## INFORMATION SUPPLIED
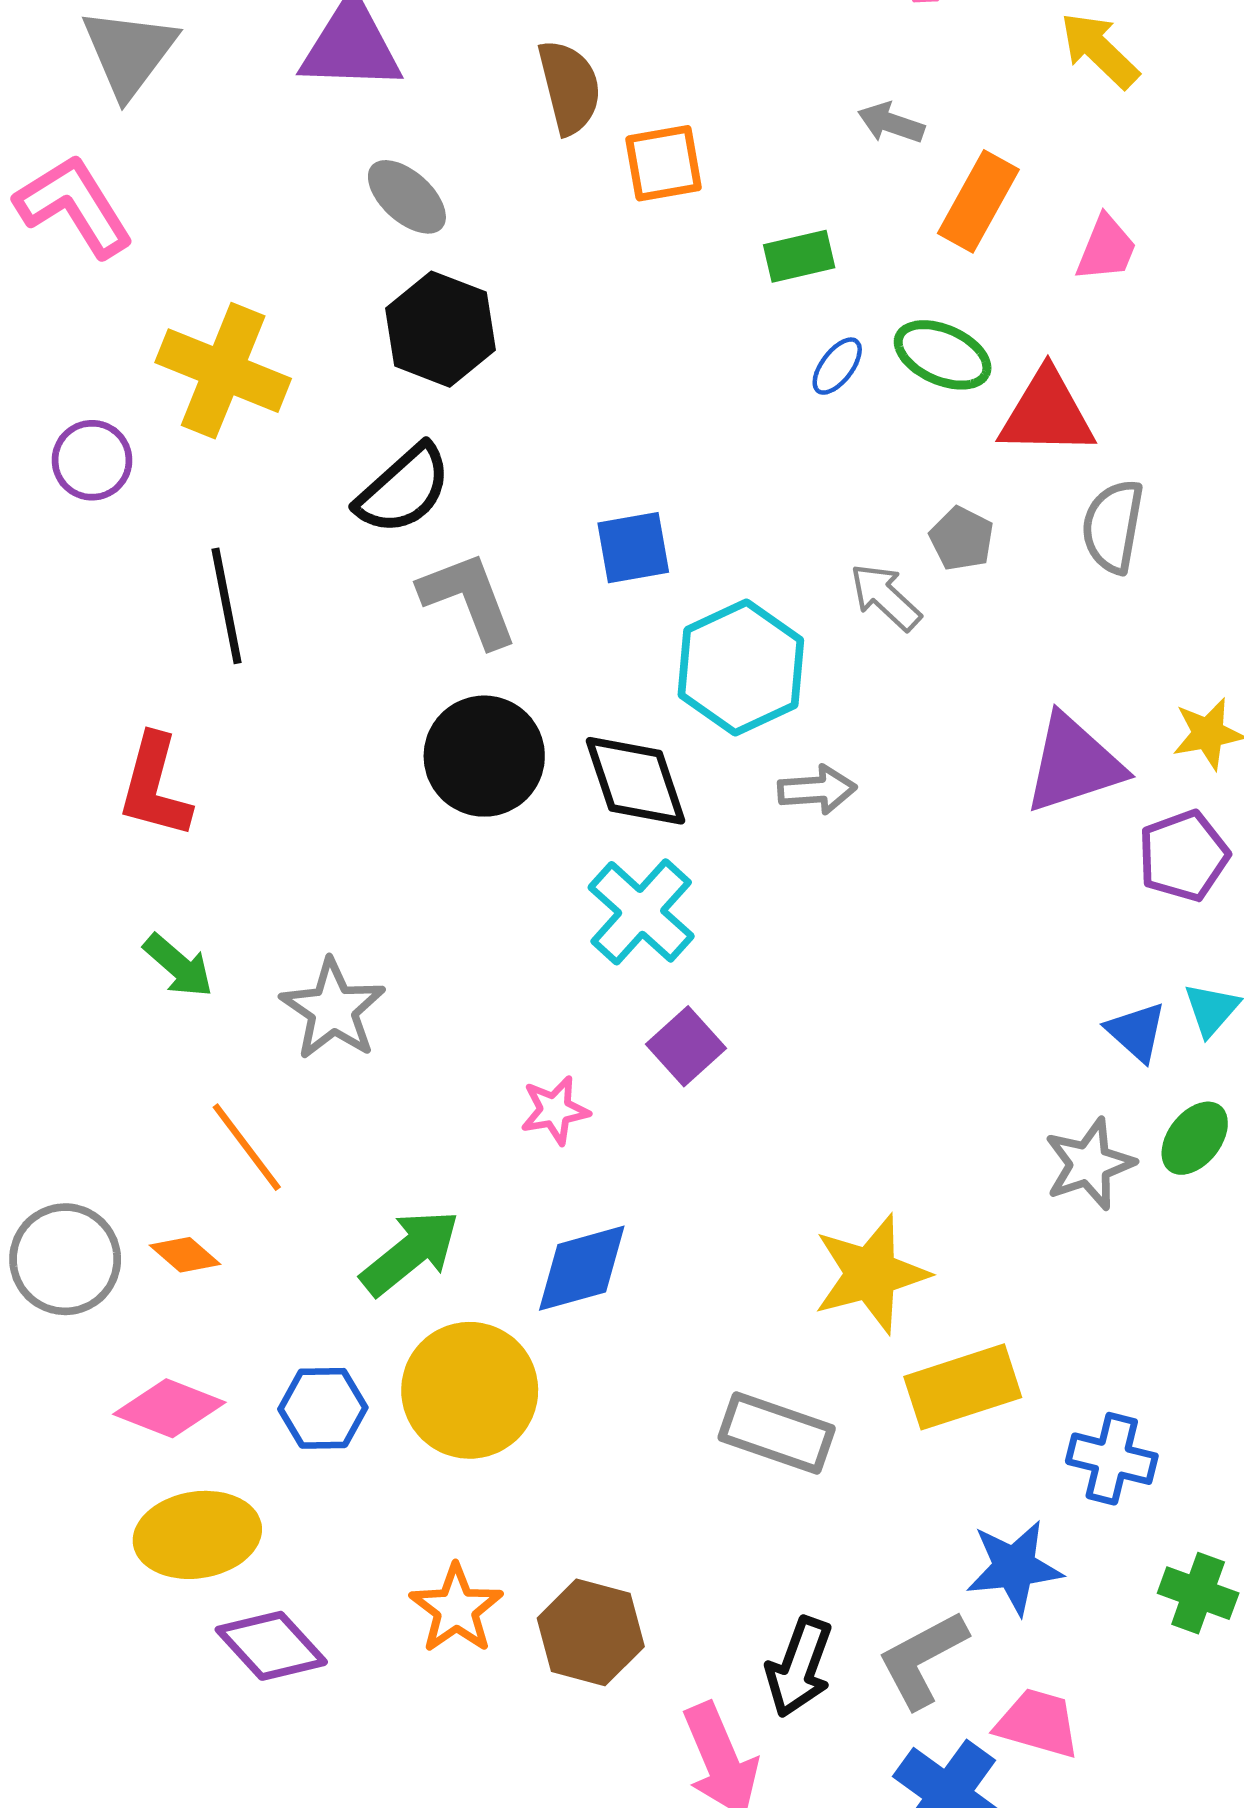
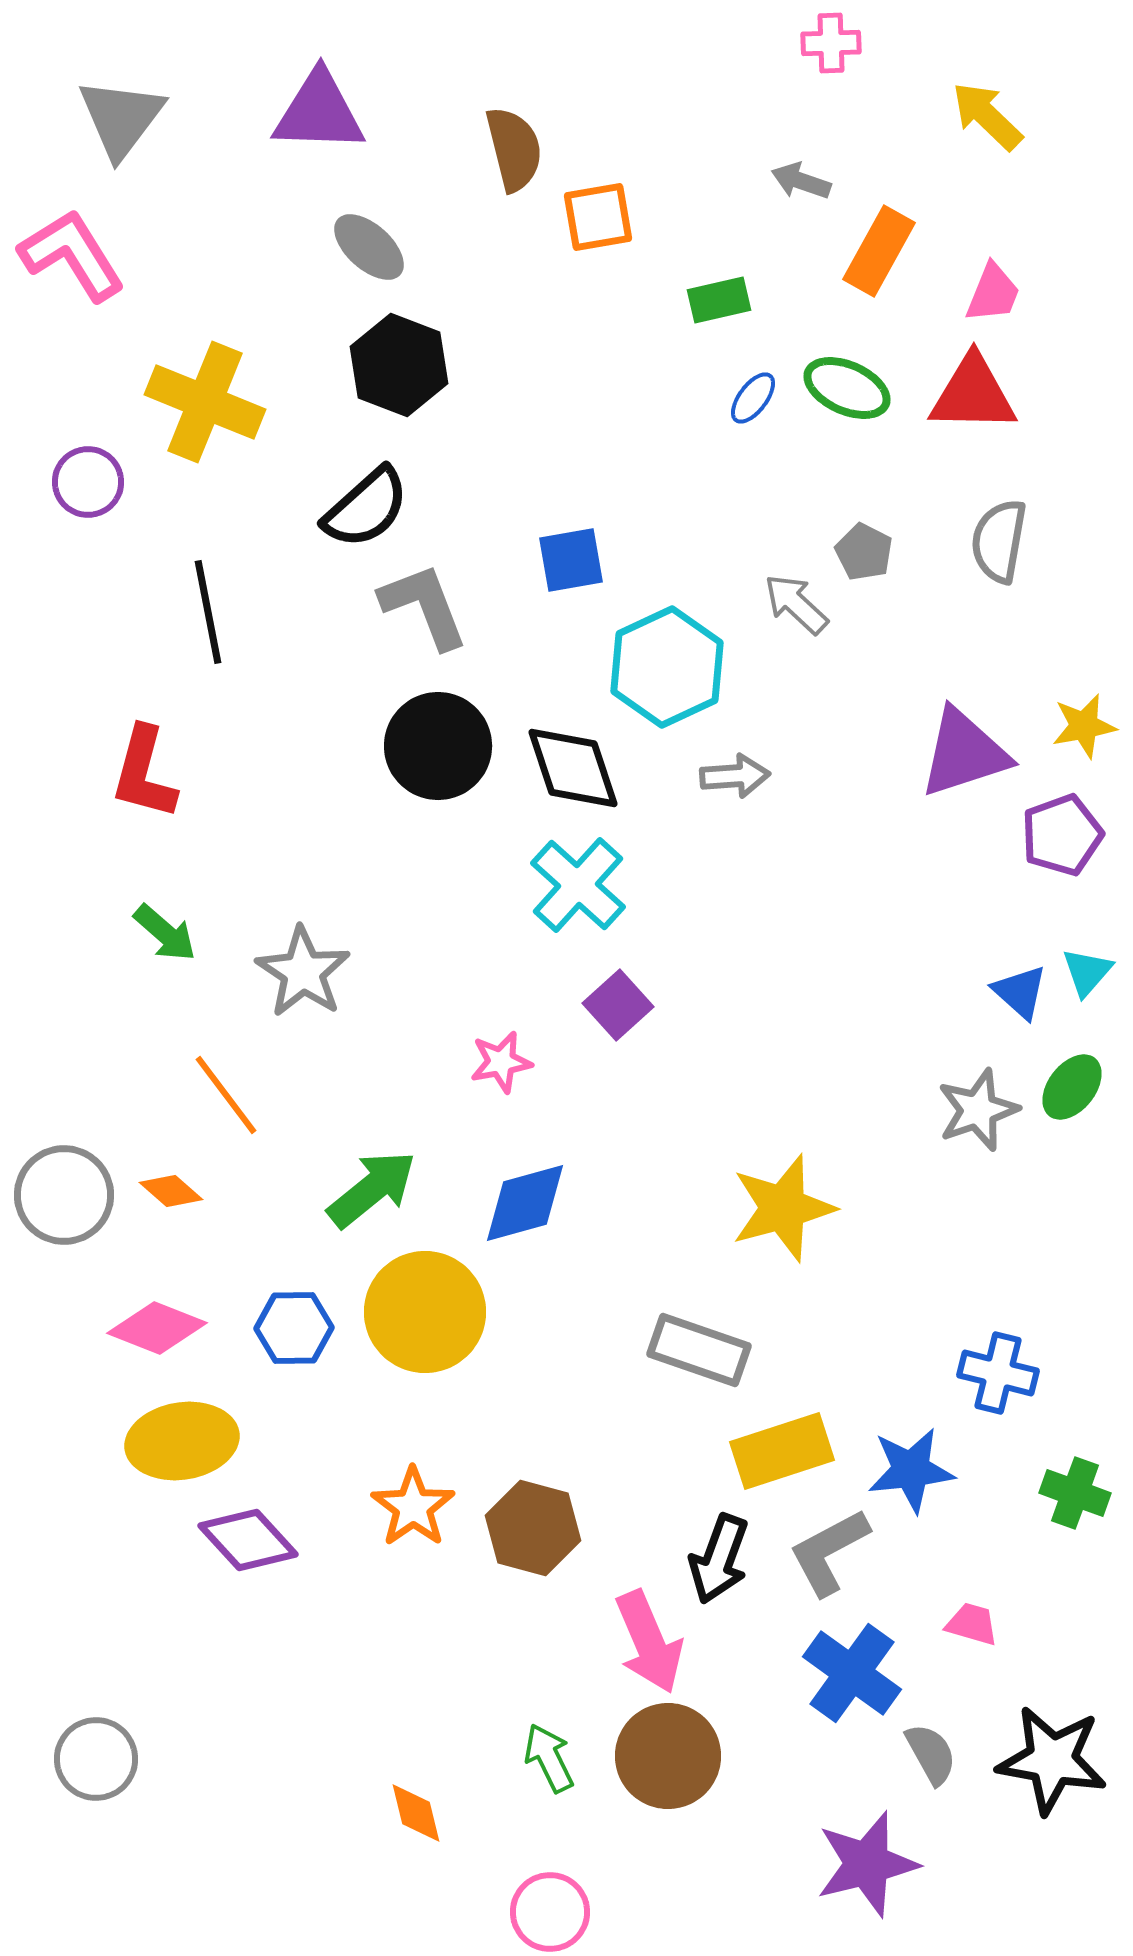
red triangle: (1047, 413) -> (973, 394), moved
yellow rectangle: (963, 1387) -> (782, 1451), moved
pink trapezoid: (1038, 1723) -> (972, 1624), moved, size x0.7

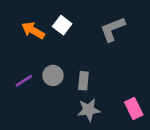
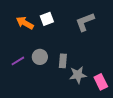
white square: (62, 25) -> (47, 19), turned 32
gray star: (89, 110) -> (78, 75), moved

## REQUIREMENT
Retype the lines from the one containing "white square: (62, 25) -> (47, 19), turned 32" through the last line of the records. Leave out everything else.

## RESULT
white square: (62, 25) -> (47, 19), turned 32
gray star: (89, 110) -> (78, 75), moved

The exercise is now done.